• [Problem statement] Scan the data below and work out how many of its lines contain the word "none". Give only that number.

• [Input data]
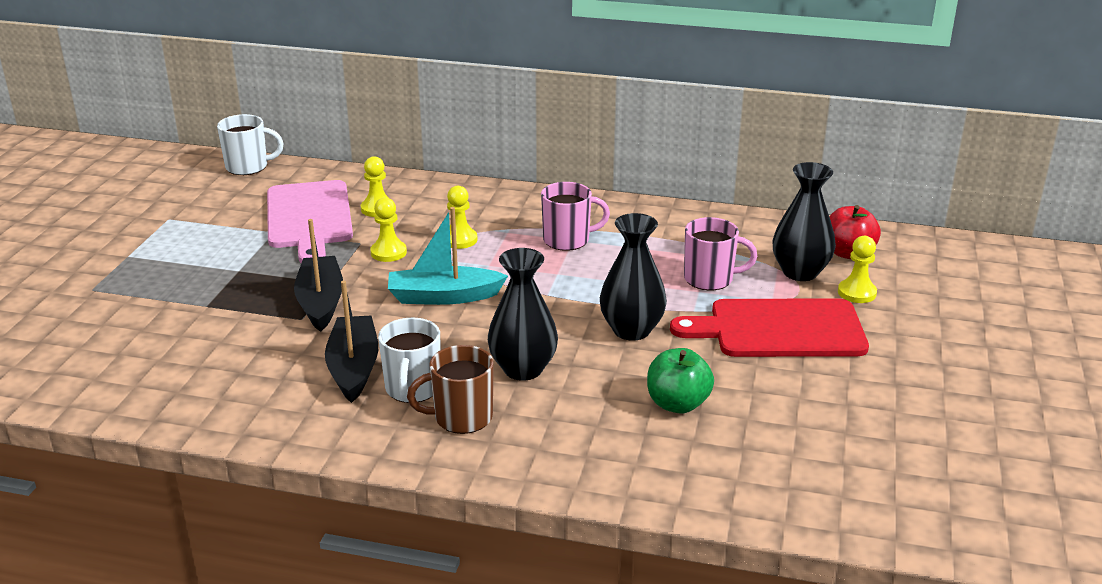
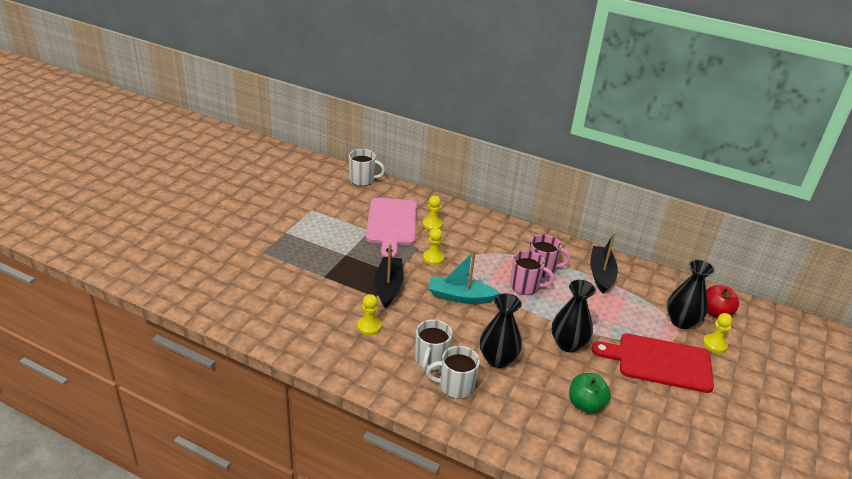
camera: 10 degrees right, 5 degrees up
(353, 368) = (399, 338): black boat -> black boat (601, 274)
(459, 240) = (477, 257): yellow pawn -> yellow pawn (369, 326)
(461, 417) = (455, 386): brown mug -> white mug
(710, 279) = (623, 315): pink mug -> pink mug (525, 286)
* * *
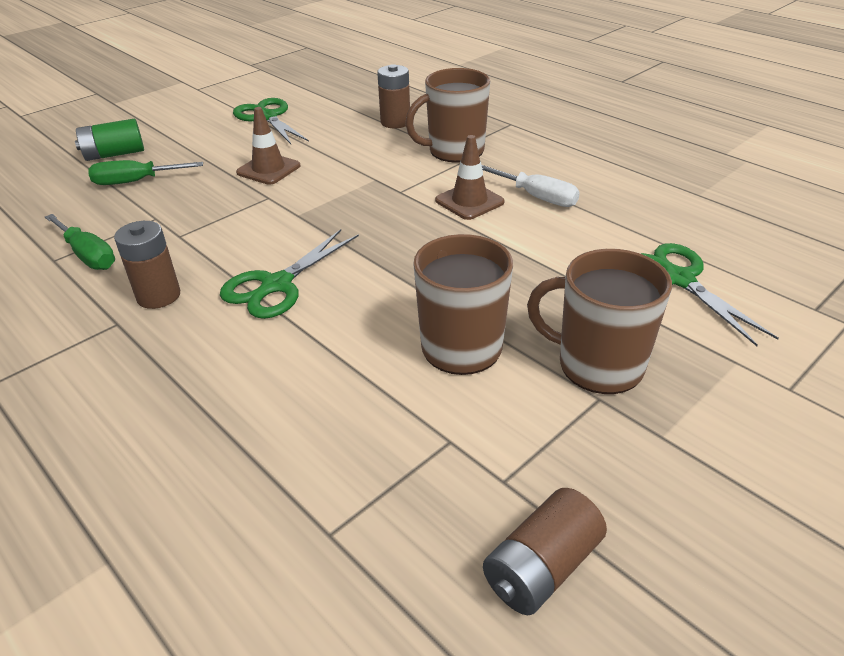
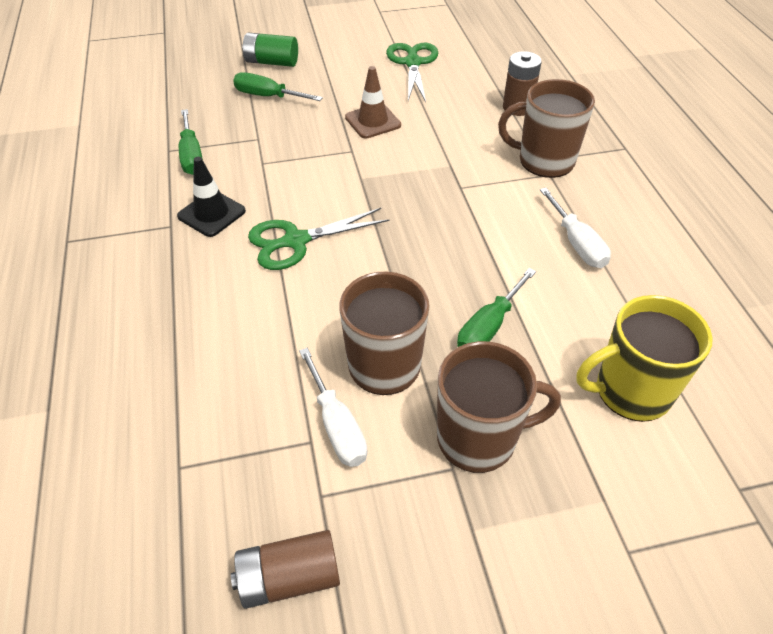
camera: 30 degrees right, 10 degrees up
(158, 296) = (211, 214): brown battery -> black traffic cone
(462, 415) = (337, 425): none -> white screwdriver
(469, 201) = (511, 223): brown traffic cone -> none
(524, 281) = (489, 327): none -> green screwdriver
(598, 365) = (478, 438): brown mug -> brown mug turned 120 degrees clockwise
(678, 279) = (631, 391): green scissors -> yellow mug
==
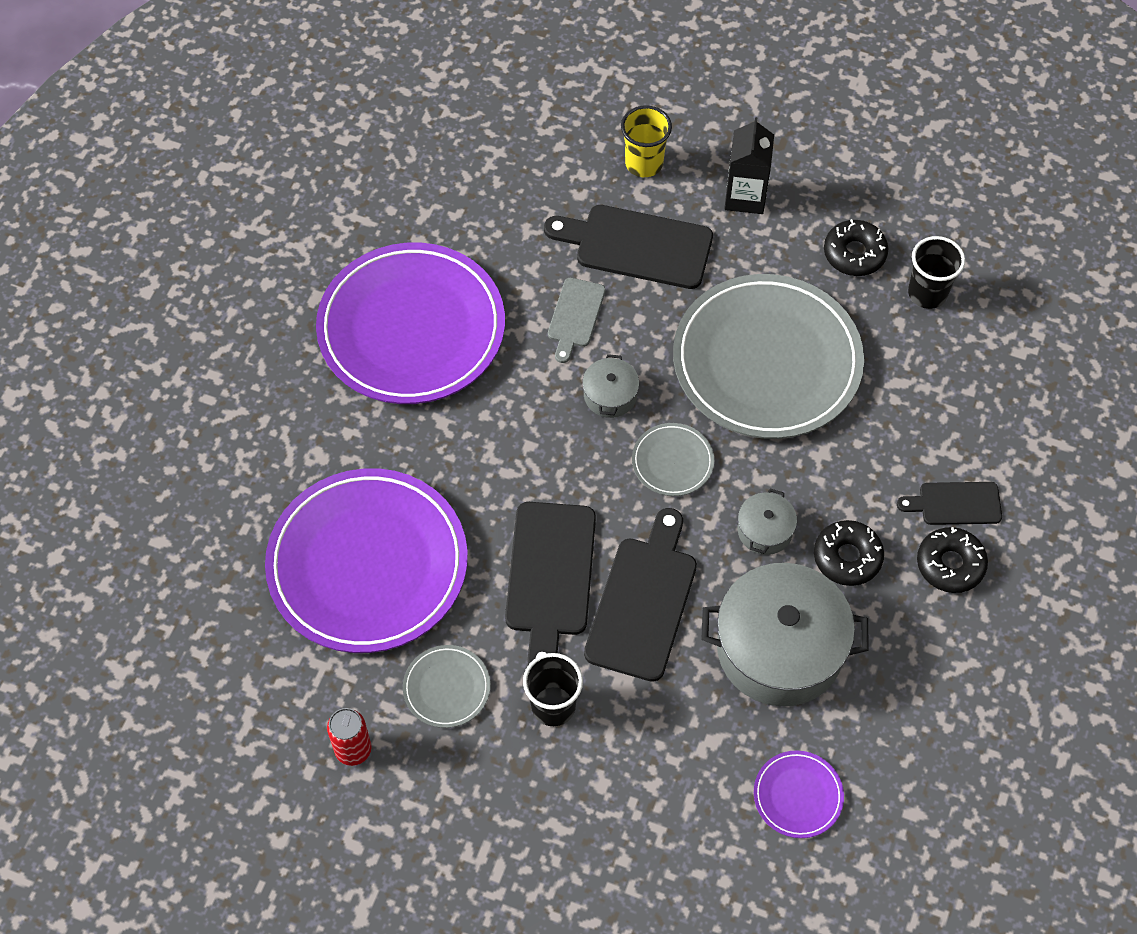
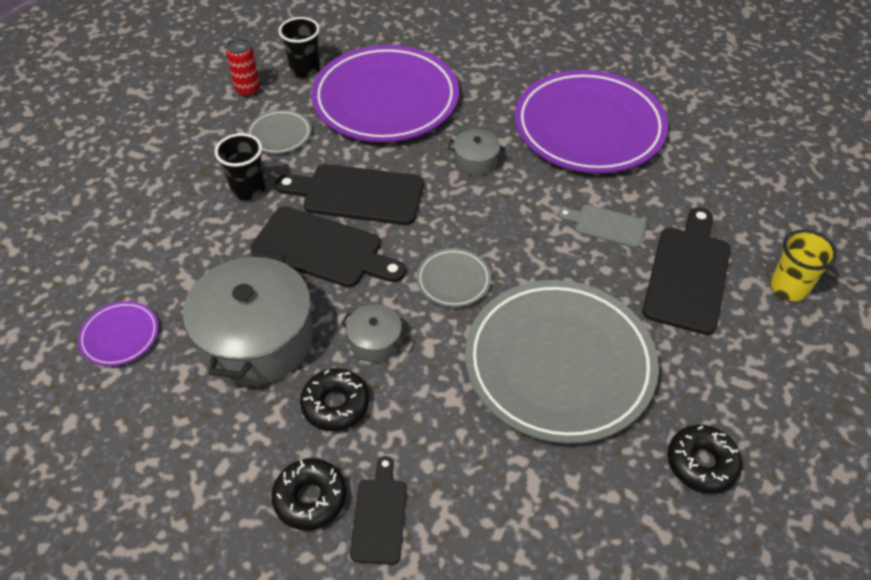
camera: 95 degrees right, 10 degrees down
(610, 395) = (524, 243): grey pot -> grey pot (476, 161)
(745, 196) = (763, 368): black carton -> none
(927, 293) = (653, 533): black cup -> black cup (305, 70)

• [Written solution] 4